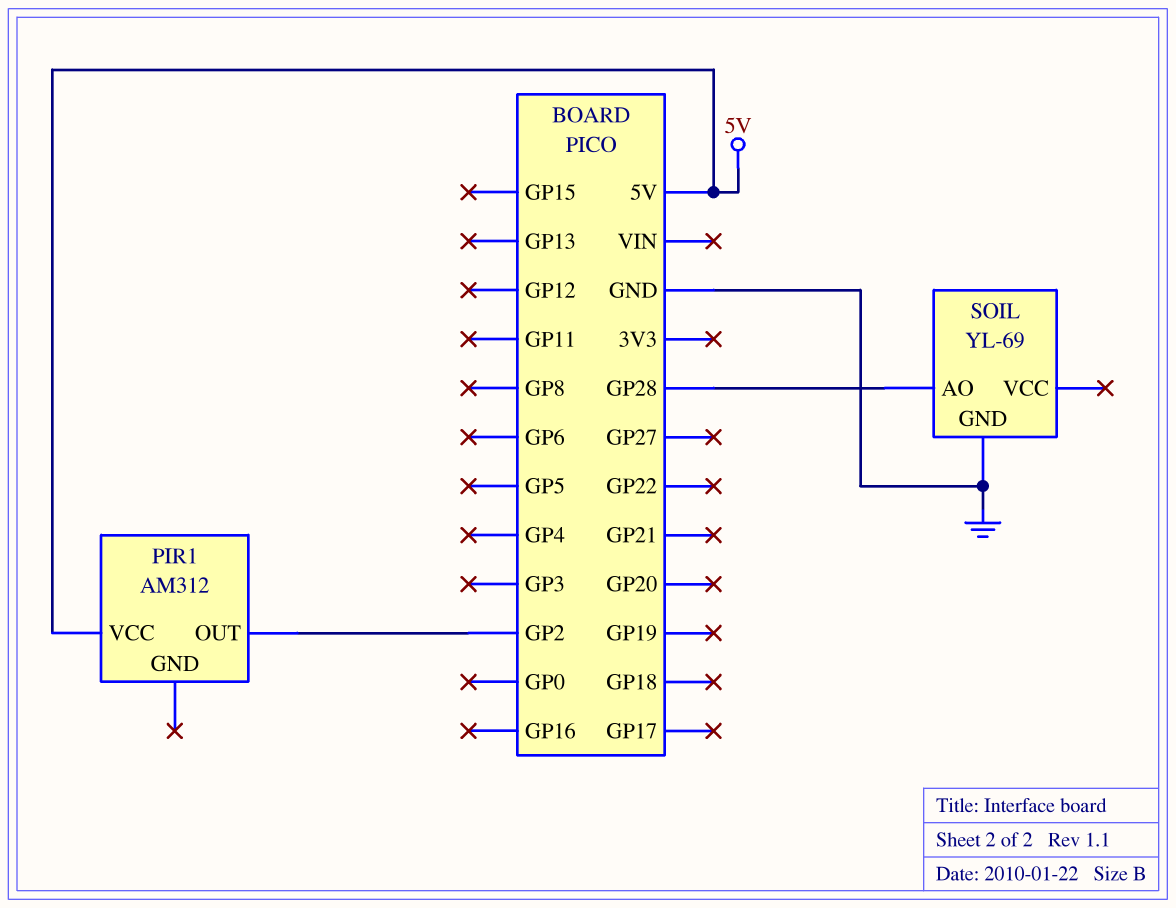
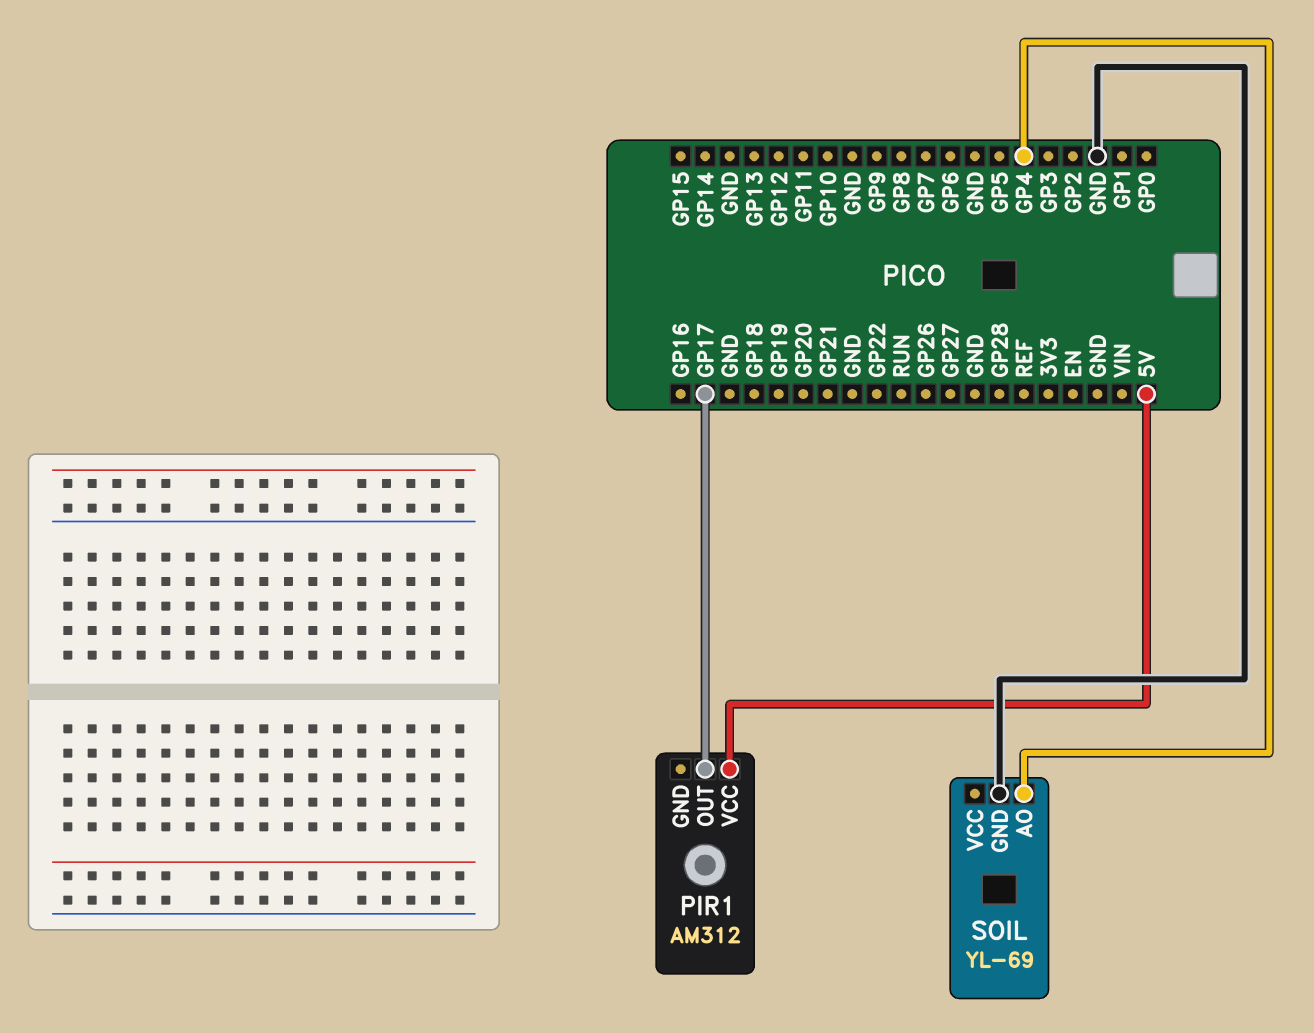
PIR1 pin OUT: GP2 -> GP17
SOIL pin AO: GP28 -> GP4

==

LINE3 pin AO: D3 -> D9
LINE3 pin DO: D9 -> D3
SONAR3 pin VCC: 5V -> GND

--

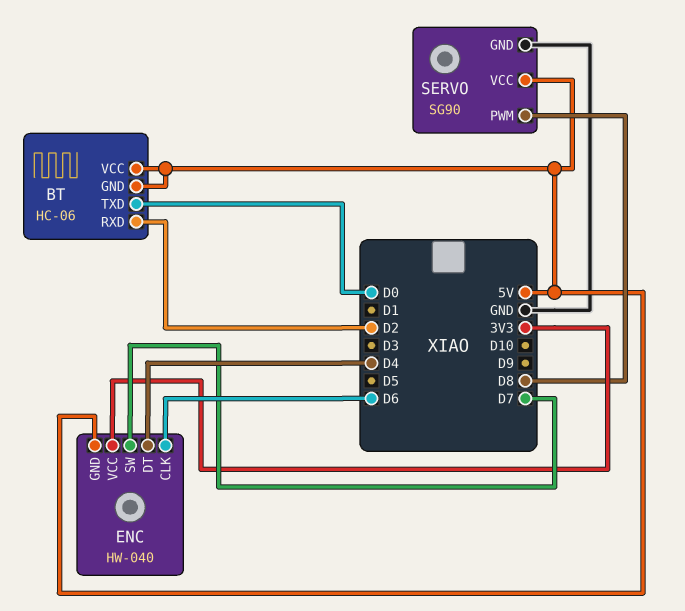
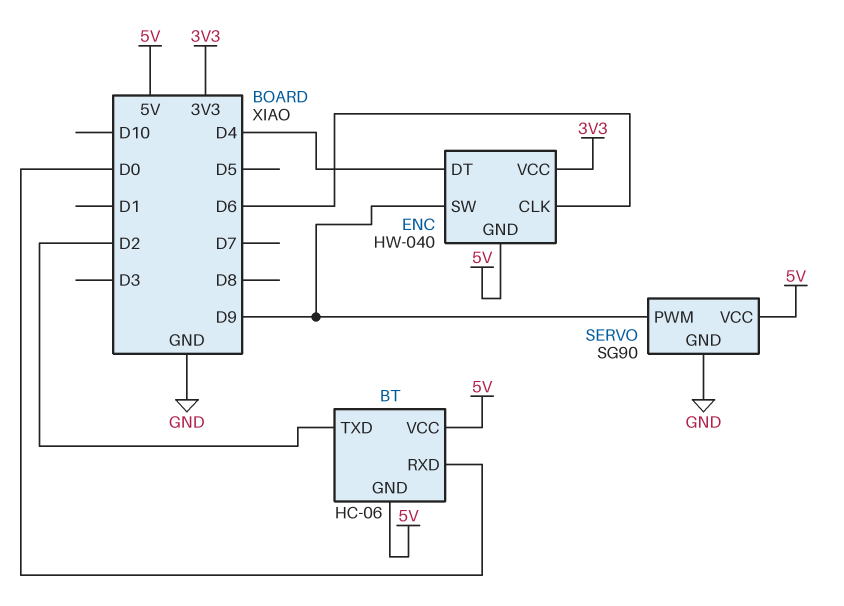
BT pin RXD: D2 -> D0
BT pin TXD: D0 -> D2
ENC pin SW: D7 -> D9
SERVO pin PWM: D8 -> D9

Task objective — Look above for the line with "BT pin RXD: D2 -> D0"; retype exactly that line, every line after it up to the line with "SERVO pin PWM: D8 -> D9", and that line too, nothing else.

Your response —
BT pin RXD: D2 -> D0
BT pin TXD: D0 -> D2
ENC pin SW: D7 -> D9
SERVO pin PWM: D8 -> D9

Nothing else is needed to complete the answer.